*Spatial reasoning data*

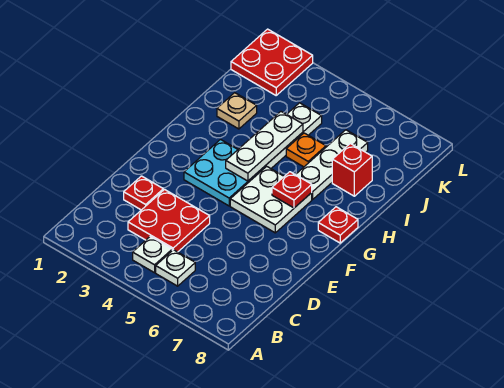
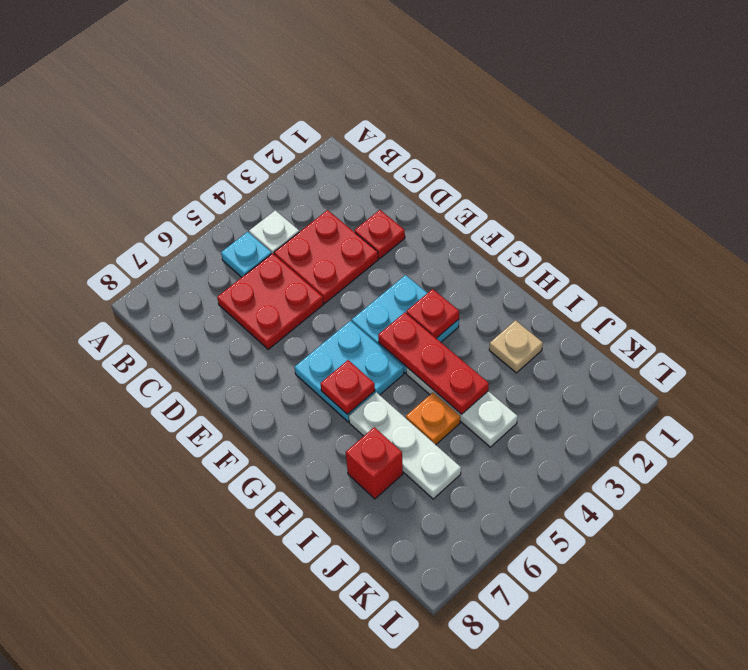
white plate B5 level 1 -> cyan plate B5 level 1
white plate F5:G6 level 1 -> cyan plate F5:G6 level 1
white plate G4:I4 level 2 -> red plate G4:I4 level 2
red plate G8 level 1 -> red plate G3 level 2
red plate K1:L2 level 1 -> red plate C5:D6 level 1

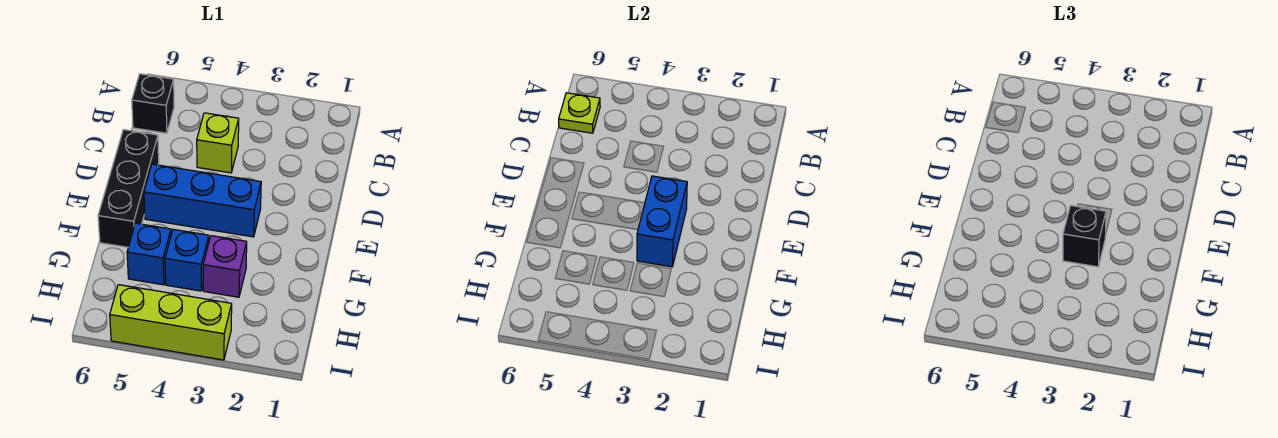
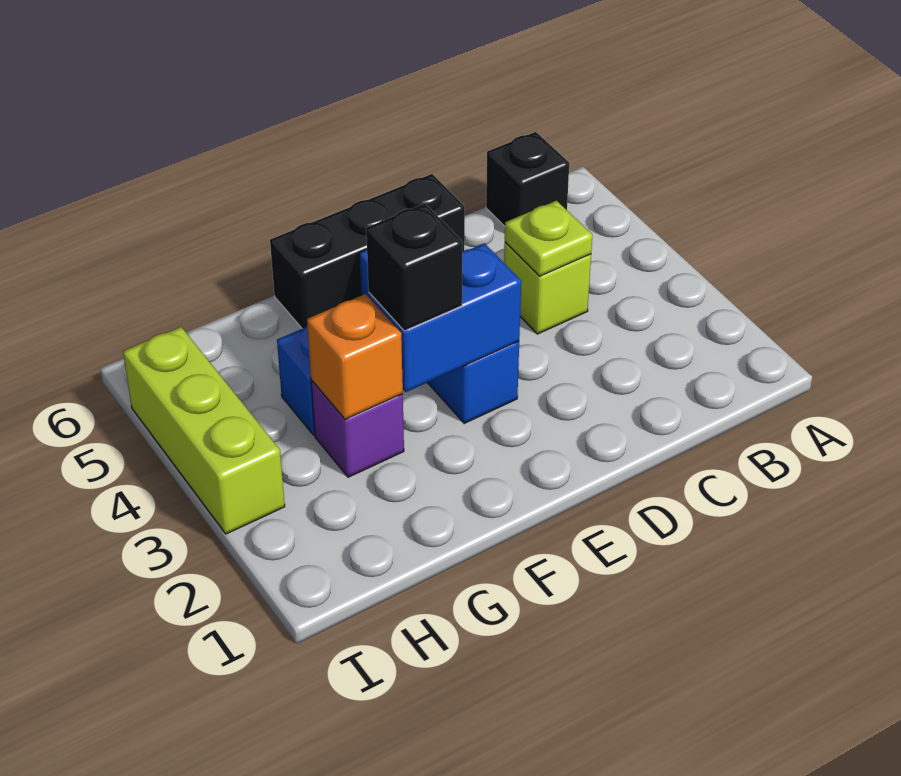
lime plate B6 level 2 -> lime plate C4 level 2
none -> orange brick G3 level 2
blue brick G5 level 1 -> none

* * *

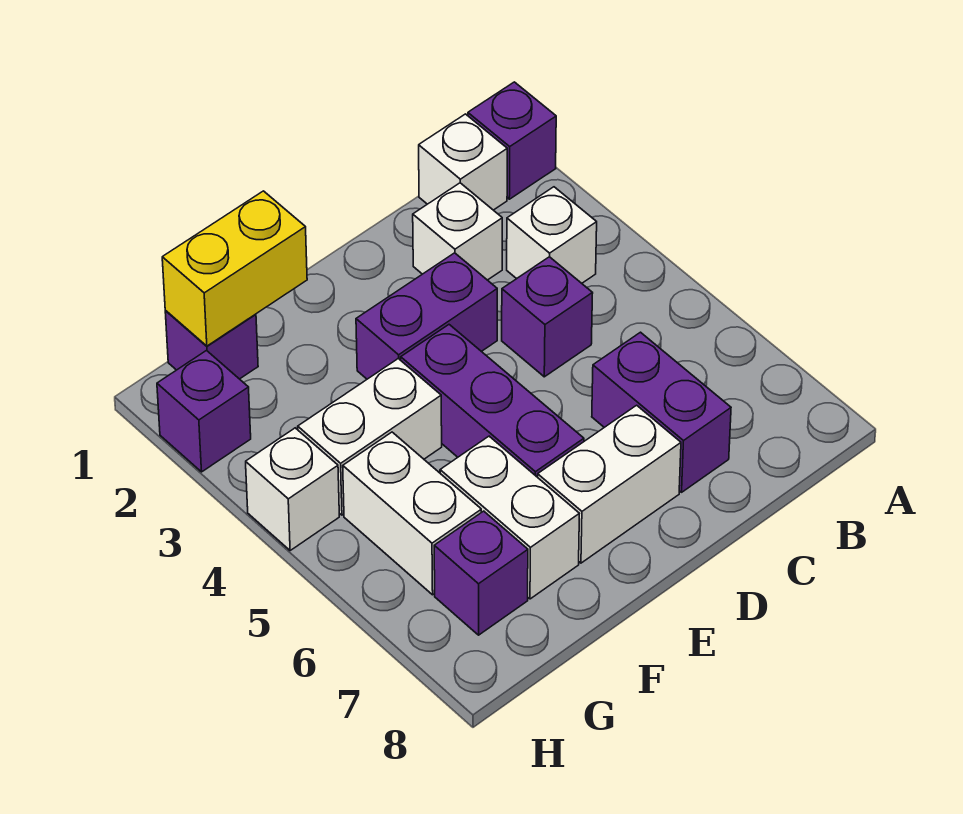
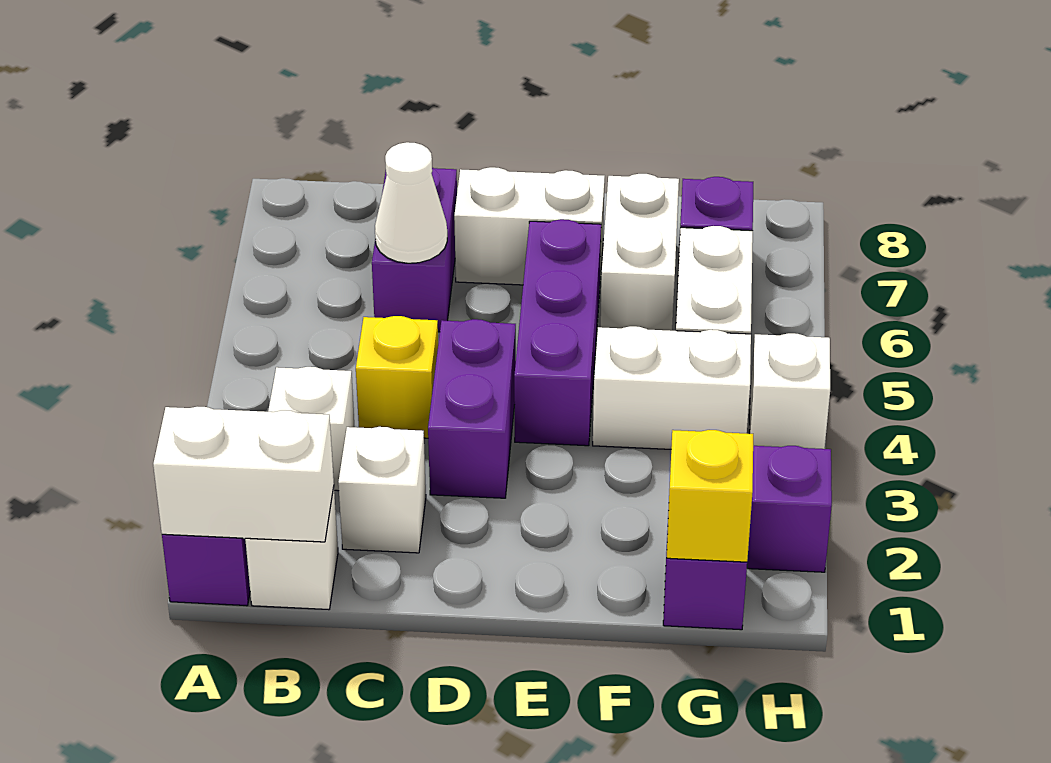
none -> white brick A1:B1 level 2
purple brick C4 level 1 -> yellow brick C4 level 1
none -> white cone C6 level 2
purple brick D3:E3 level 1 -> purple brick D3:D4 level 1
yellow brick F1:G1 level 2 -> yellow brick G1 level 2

* * *

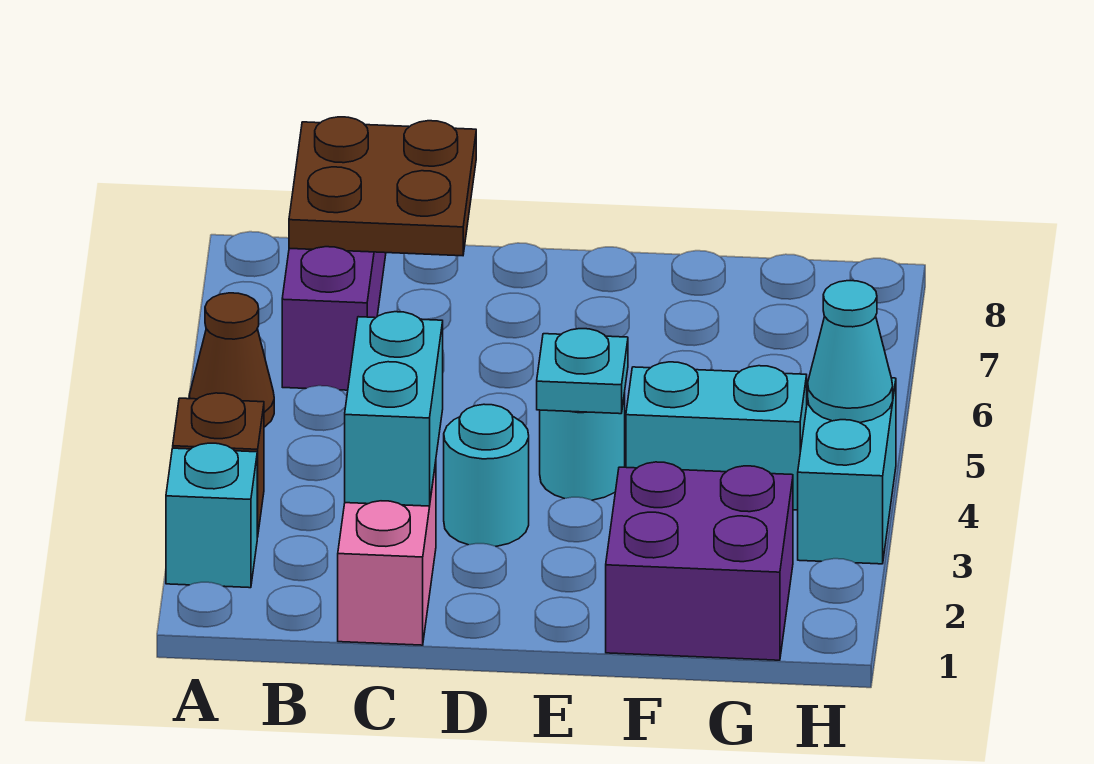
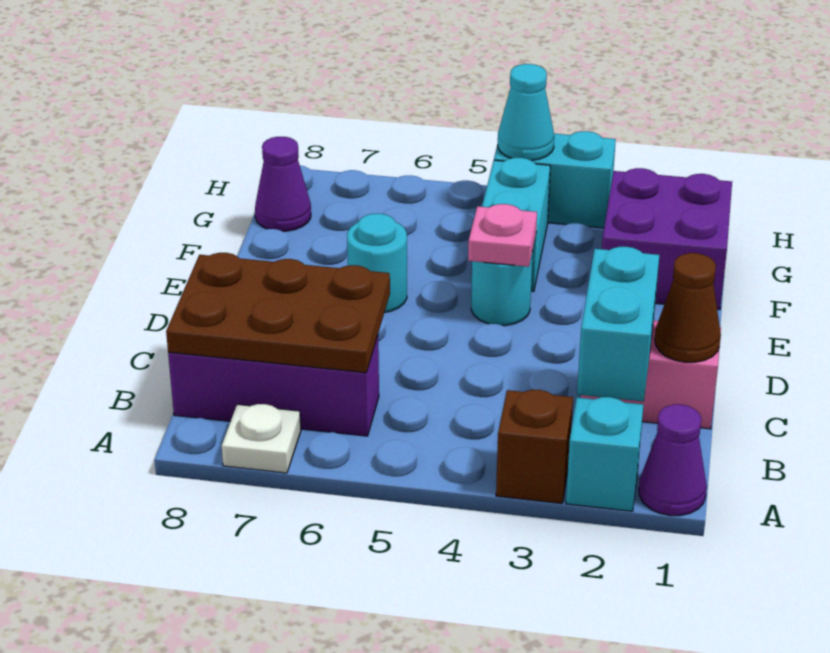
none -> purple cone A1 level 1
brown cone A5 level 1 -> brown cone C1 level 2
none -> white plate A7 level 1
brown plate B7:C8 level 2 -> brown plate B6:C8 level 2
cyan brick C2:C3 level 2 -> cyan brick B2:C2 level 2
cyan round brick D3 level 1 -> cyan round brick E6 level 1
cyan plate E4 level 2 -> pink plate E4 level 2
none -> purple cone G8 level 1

*WHAT TO DO*
For the data above, set down exactly the lines from the line with "red plate G8 level 1 -> red plate G3 level 2" to the line with "blue brick G5 level 1 -> none", both included, leaving pictures out.

*RESULT BELOW*
red plate G8 level 1 -> red plate G3 level 2
red plate K1:L2 level 1 -> red plate C5:D6 level 1

lime plate B6 level 2 -> lime plate C4 level 2
none -> orange brick G3 level 2
blue brick G5 level 1 -> none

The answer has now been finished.